Stored dataset items:
▽
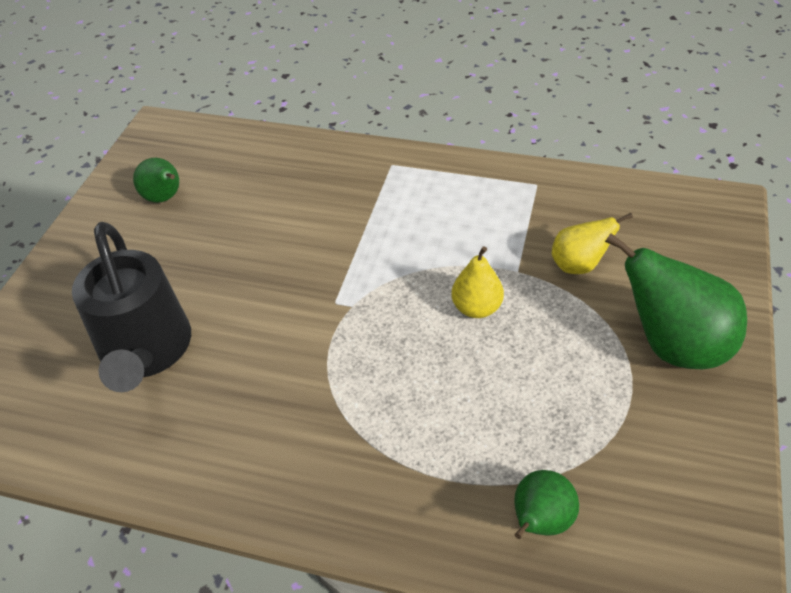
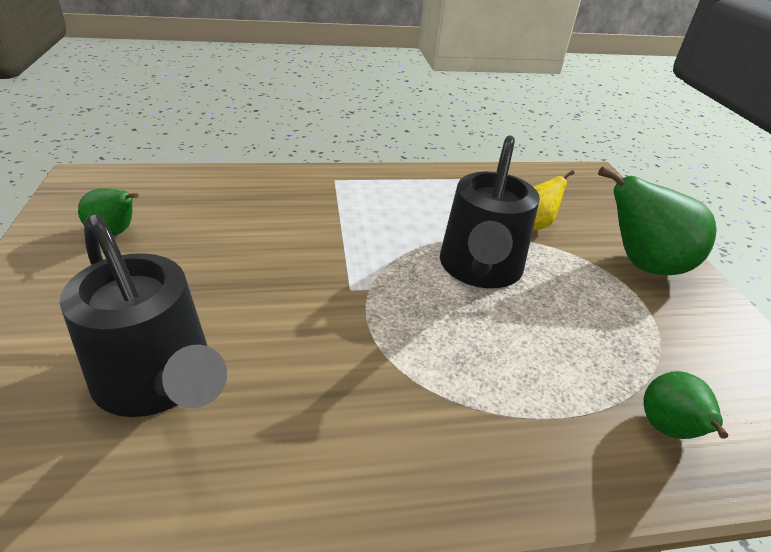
camera: 30 degrees left, 10 degrees down
(476, 308) = (480, 268): yellow pear -> black watering can

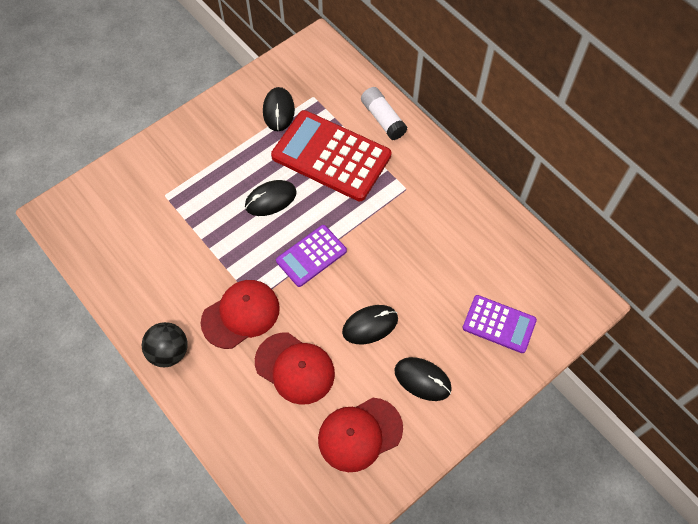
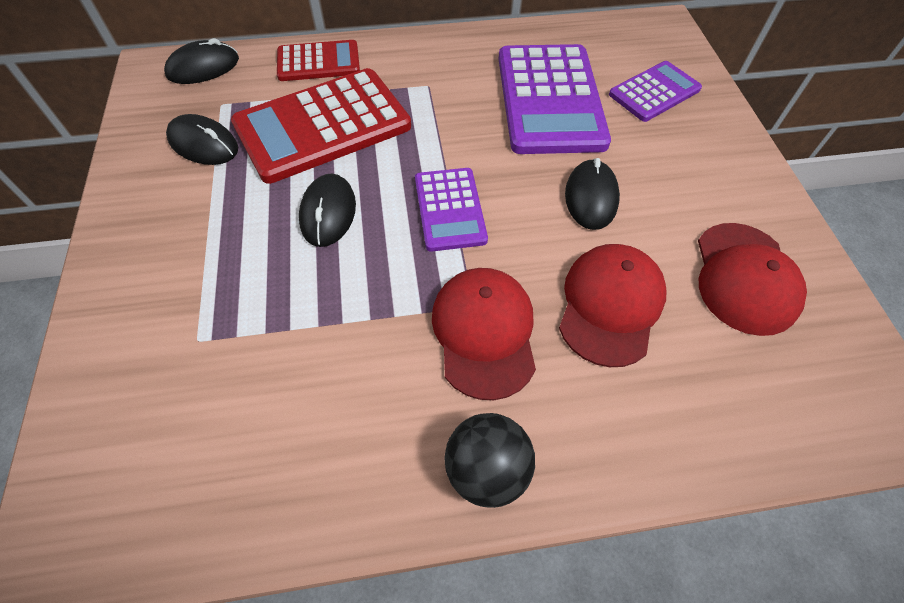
camera: 60 degrees left, 5 degrees down
(295, 368) = (610, 305): red cap -> red cap turned 45 degrees counterclockwise
(383, 119) = (318, 62): white glue stick -> red calculator
(422, 379) = (693, 183): black mouse -> black mouse (203, 67)
(443, 263) = (549, 99): none -> purple calculator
△
TASK REQUIREMENTS:
Only the lines above from the one with "(476, 308) = (480, 268): yellow" to the one with "(422, 379) = (693, 183): black" should be printed, both included and exactly as written; no picture belongs in the copy.

RESPONSE AREA:
(476, 308) = (480, 268): yellow pear -> black watering can

camera: 60 degrees left, 5 degrees down
(295, 368) = (610, 305): red cap -> red cap turned 45 degrees counterclockwise
(383, 119) = (318, 62): white glue stick -> red calculator
(422, 379) = (693, 183): black mouse -> black mouse (203, 67)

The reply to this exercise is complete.